▸ **WHAT NEEDS TO BE DONE**
An exact copy of all the data is needed, with every picture left out.

INFORMATION SUPPLIED below:

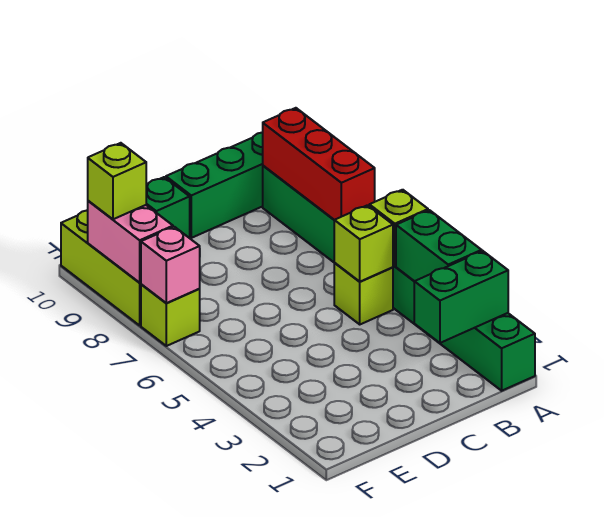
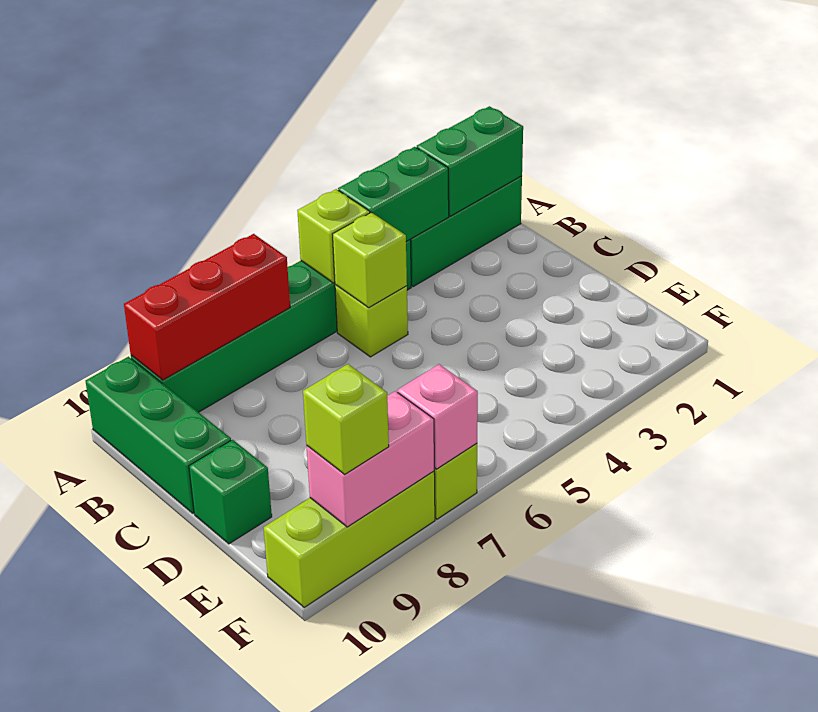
green brick A2:B2 level 2 -> green brick A1:A2 level 2

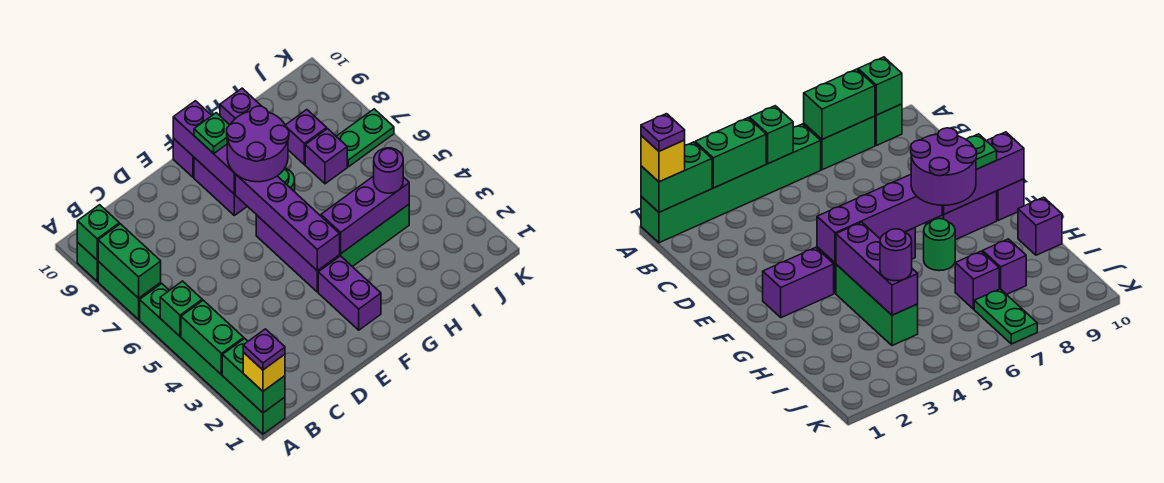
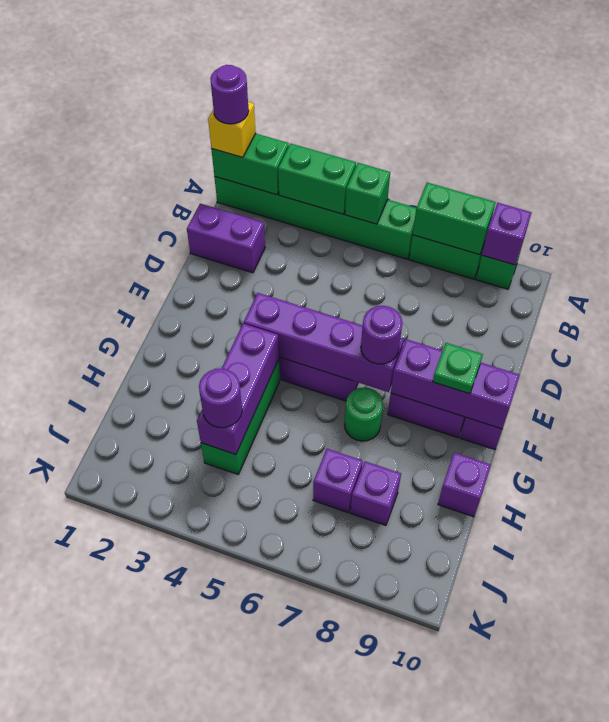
purple plate A1 level 4 -> purple round brick A1 level 4
green brick A9 level 2 -> purple brick A9 level 2
purple brick F2:F3 level 1 -> purple brick C1:C2 level 1
purple round brick F7:G8 level 3 -> purple round brick F7 level 3
green plate J7:K7 level 1 -> none

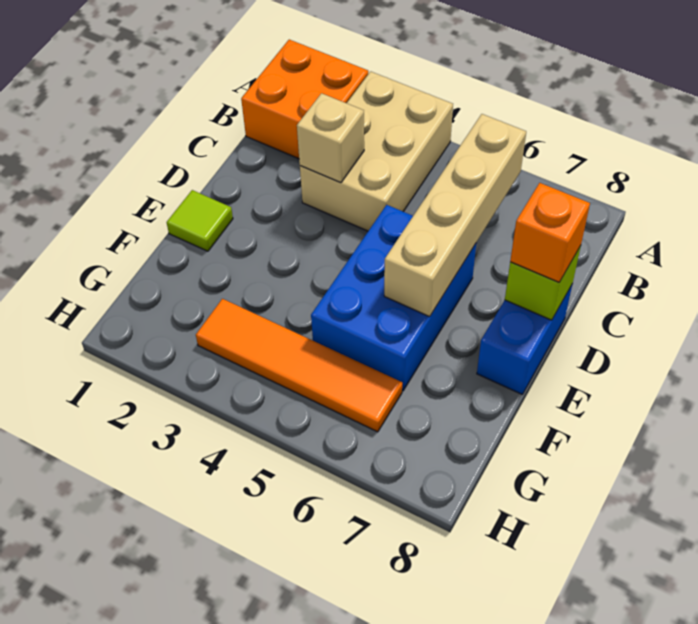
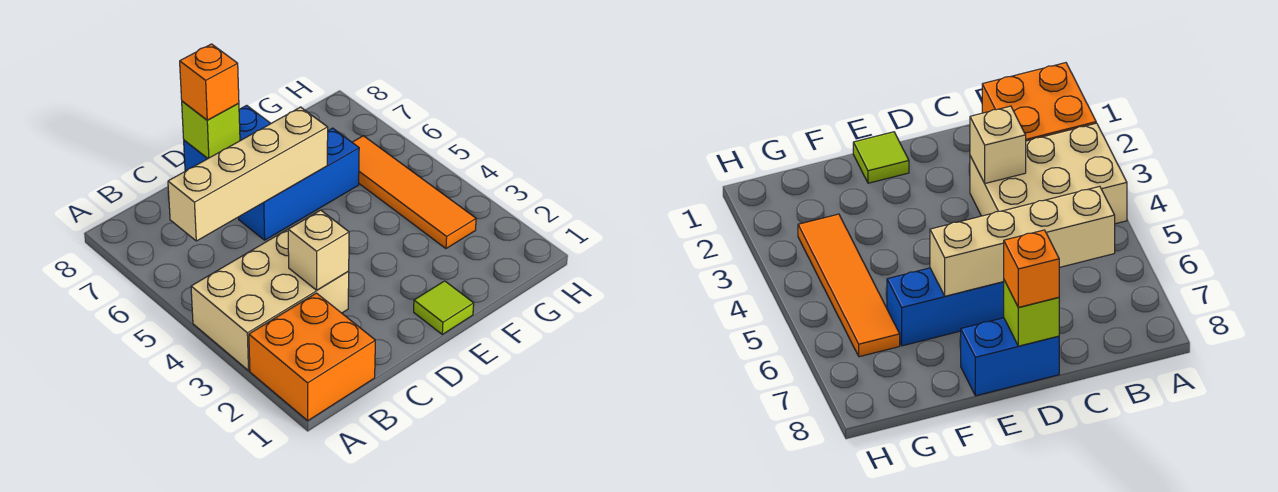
blue brick D5:F6 level 1 -> blue brick D6:F6 level 1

End of INFORMATION SUPPLIED.

▸ **SOLUTION FOR THIS EXERCISE**
green brick A2:B2 level 2 -> green brick A1:A2 level 2

purple plate A1 level 4 -> purple round brick A1 level 4
green brick A9 level 2 -> purple brick A9 level 2
purple brick F2:F3 level 1 -> purple brick C1:C2 level 1
purple round brick F7:G8 level 3 -> purple round brick F7 level 3
green plate J7:K7 level 1 -> none

blue brick D5:F6 level 1 -> blue brick D6:F6 level 1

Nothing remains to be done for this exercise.